_Problem requirements_
Among the entries that follow, some lines contain the word "round". Show all of them.

Material provided START

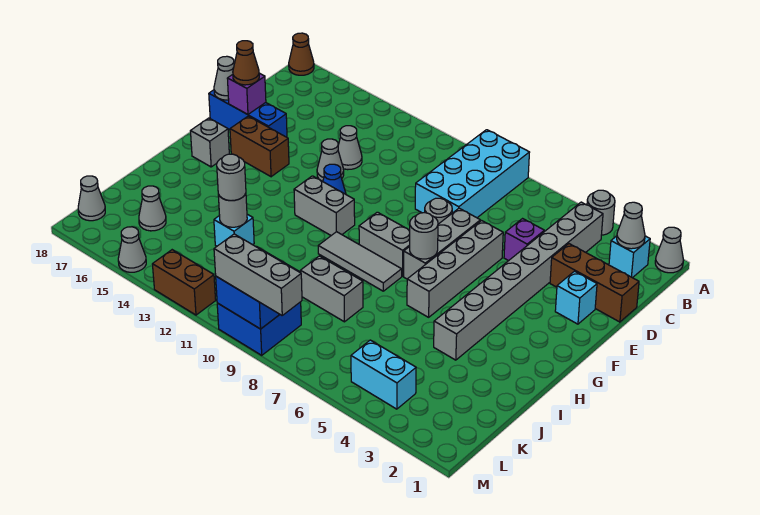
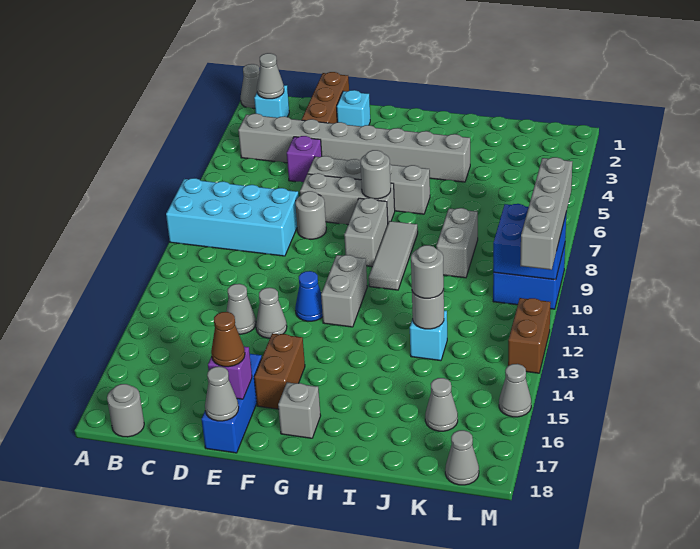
grey round brick A4 level 1 -> grey round brick B18 level 1
brown cone A18 level 1 -> none
cyan brick L4:L5 level 1 -> none
grey brick M8:M10 level 3 -> grey brick M8:M11 level 3

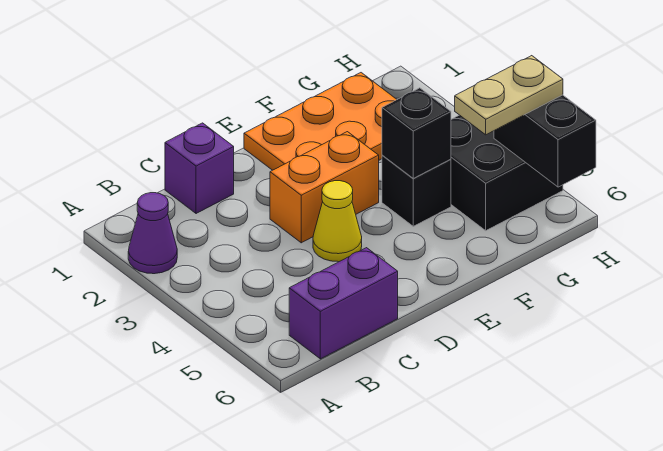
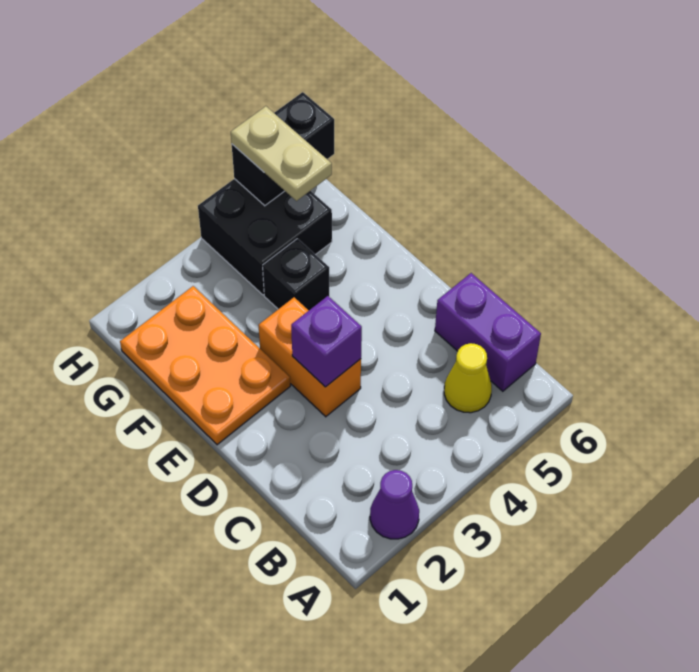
purple brick C1 level 1 -> purple brick D3 level 2
yellow cone D4 level 1 -> yellow cone B5 level 1
black brick F4 level 2 -> none

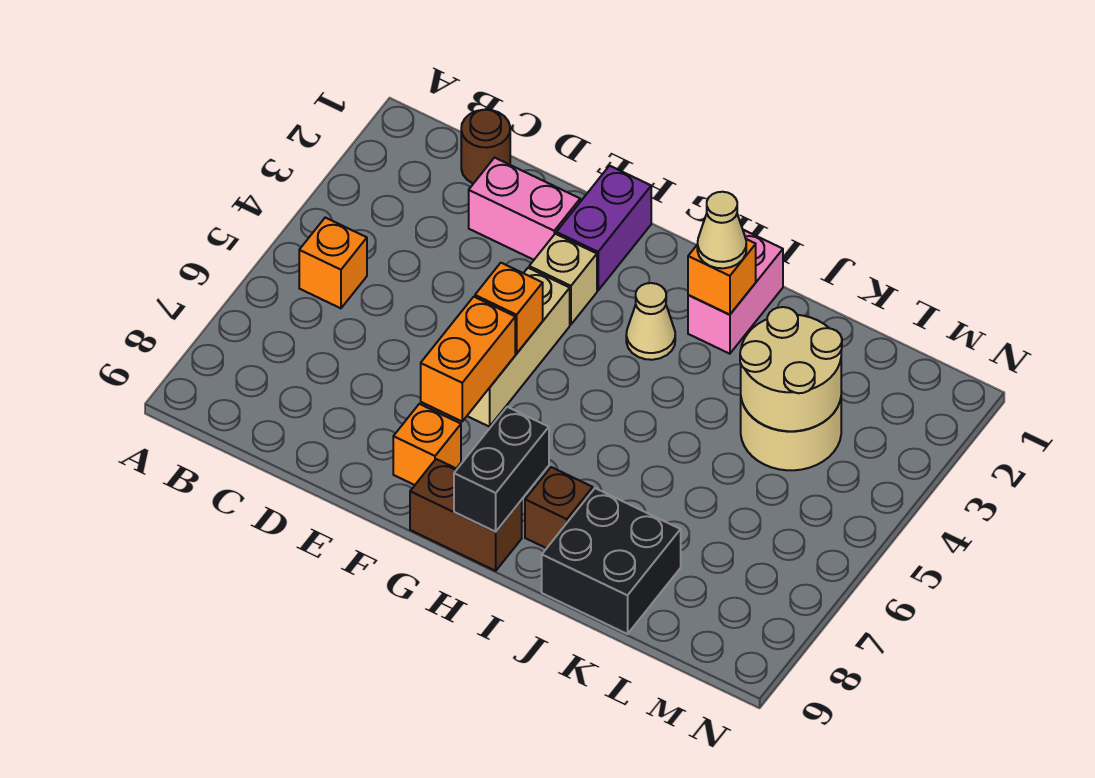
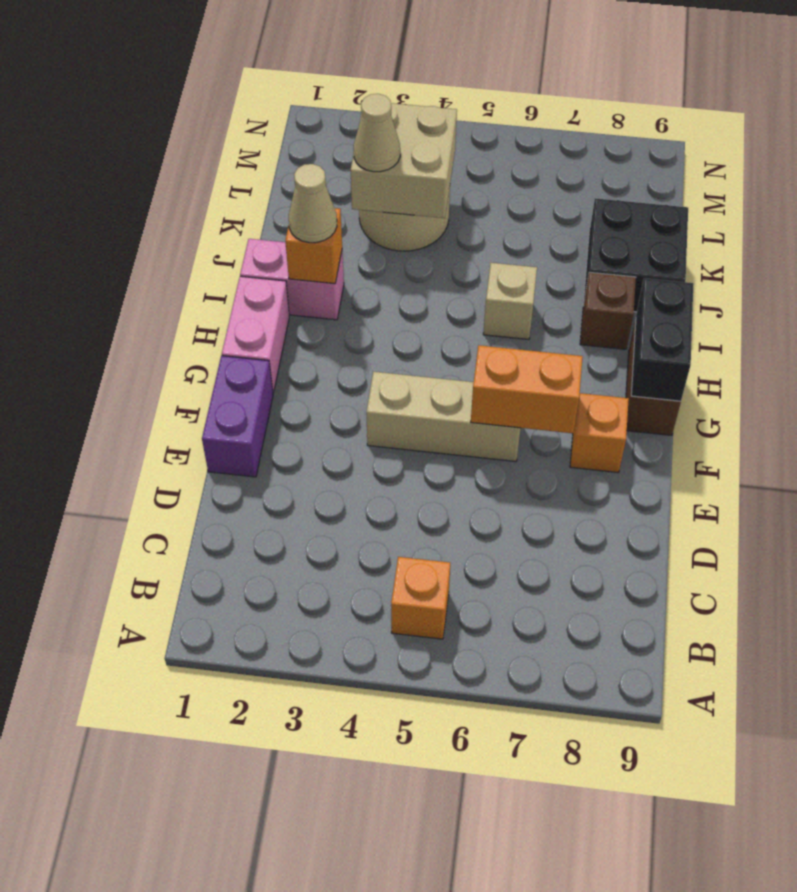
brown round brick C1 level 1 -> none
pink brick D2:E2 level 1 -> pink brick G1:H1 level 1
purple brick F1:F2 level 1 -> purple brick E1:F1 level 1
tan brick F3 level 1 -> tan brick I6 level 1
orange brick F5 level 2 -> none
tan cone H3 level 1 -> tan cone K3 level 3
black brick H8:H9 level 2 -> black brick G9:H9 level 2
tan round brick K3:L4 level 2 -> tan brick K3:L4 level 2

Material provided END

_Task result_
grey round brick A4 level 1 -> grey round brick B18 level 1
brown round brick C1 level 1 -> none
tan round brick K3:L4 level 2 -> tan brick K3:L4 level 2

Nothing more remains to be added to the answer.